> Recorded information
*-*-*

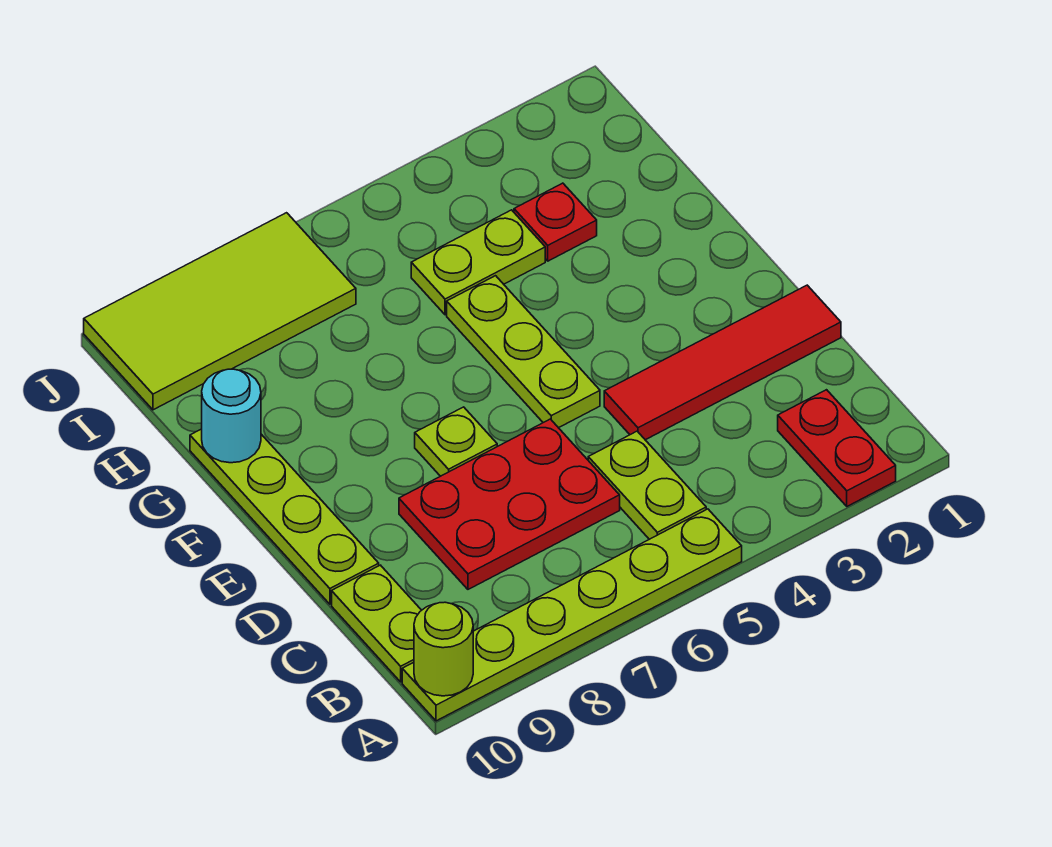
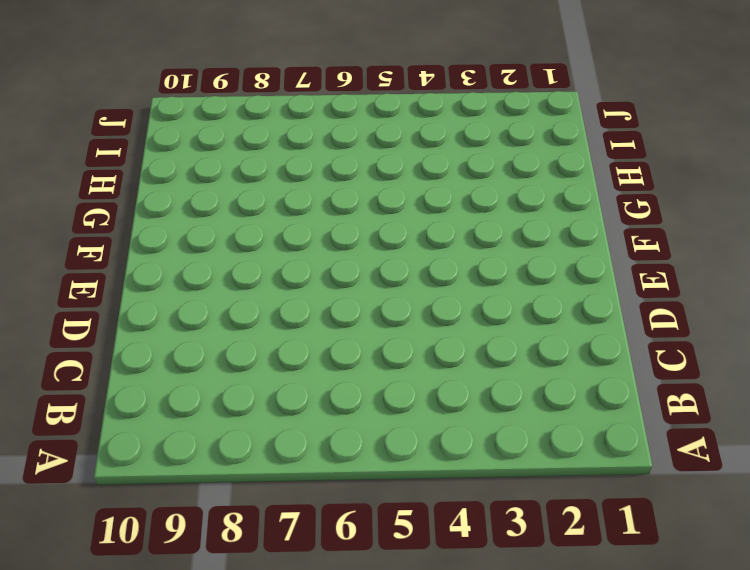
none -> red plate A2:B2 level 1
none -> lime plate A5:A10 level 1
none -> lime plate B5:C5 level 1

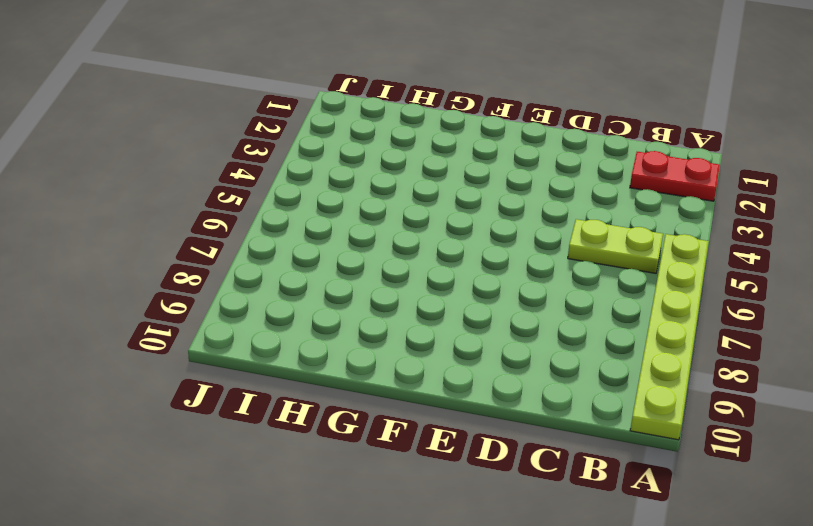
none -> lime plate B10:C10 level 1
none -> red plate C6:D8 level 1
none -> red tile D1:D4 level 1

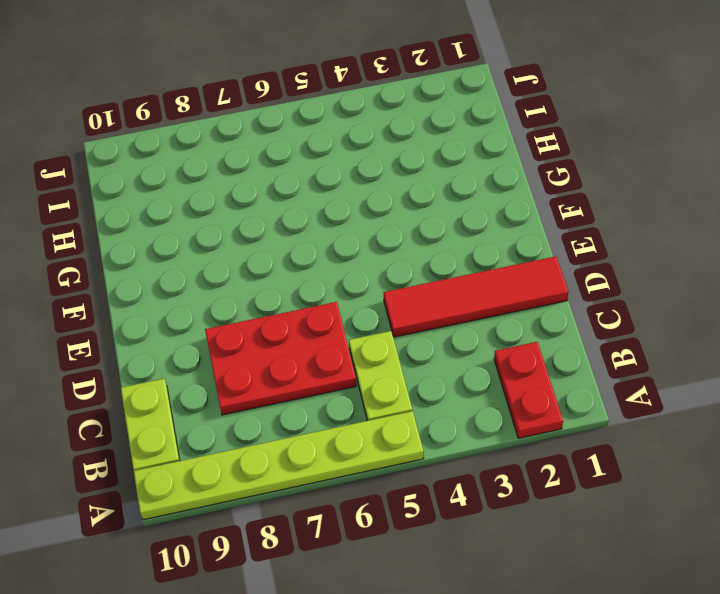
none -> lime plate D10:G10 level 1
none -> lime plate E5:G5 level 1
none -> lime plate E7 level 1

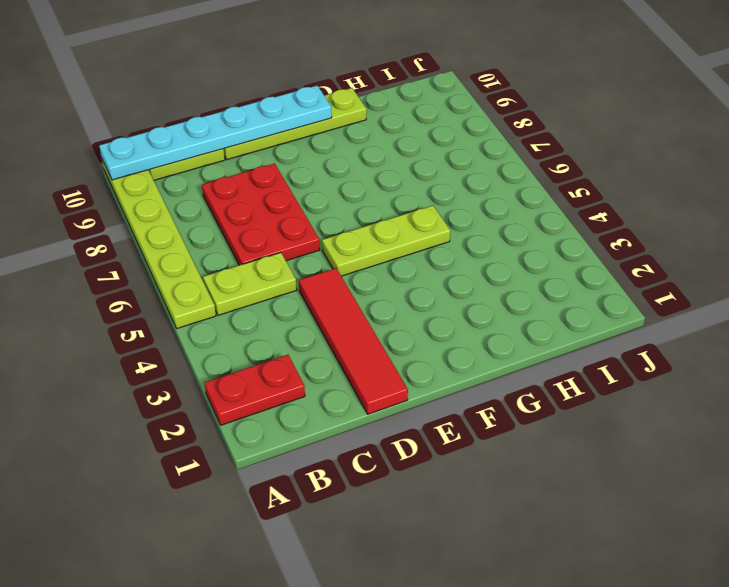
cyan plate A10:F10 level 2 -> lime round brick A10 level 2
none -> lime plate E7 level 1
none -> red plate H3 level 1
none -> lime plate H4:H5 level 1

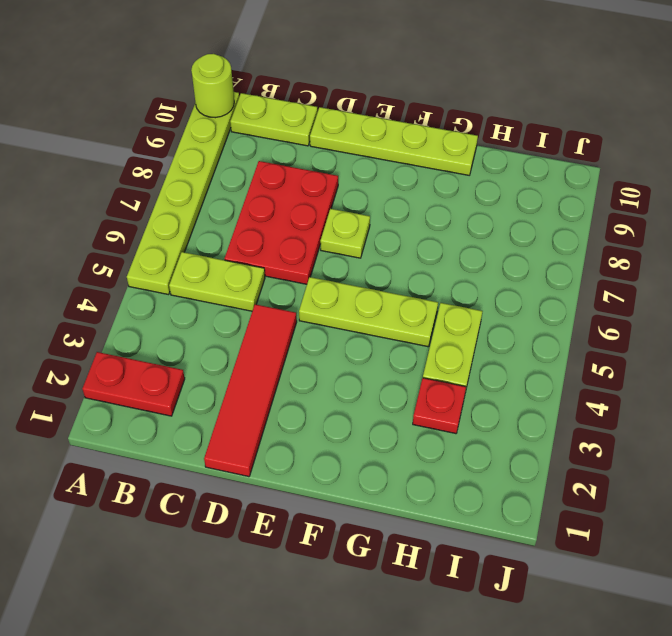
none -> lime tile I7:J10 level 1
none -> cyan round brick G10 level 2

*-*-*

> Your objective
If an entry holds an image, omit that image and print the remainder exactly as it stands.

> Written response
none -> red plate A2:B2 level 1
none -> lime plate A5:A10 level 1
none -> lime plate B5:C5 level 1

none -> lime plate B10:C10 level 1
none -> red plate C6:D8 level 1
none -> red tile D1:D4 level 1

none -> lime plate D10:G10 level 1
none -> lime plate E5:G5 level 1
none -> lime plate E7 level 1

cyan plate A10:F10 level 2 -> lime round brick A10 level 2
none -> lime plate E7 level 1
none -> red plate H3 level 1
none -> lime plate H4:H5 level 1

none -> lime tile I7:J10 level 1
none -> cyan round brick G10 level 2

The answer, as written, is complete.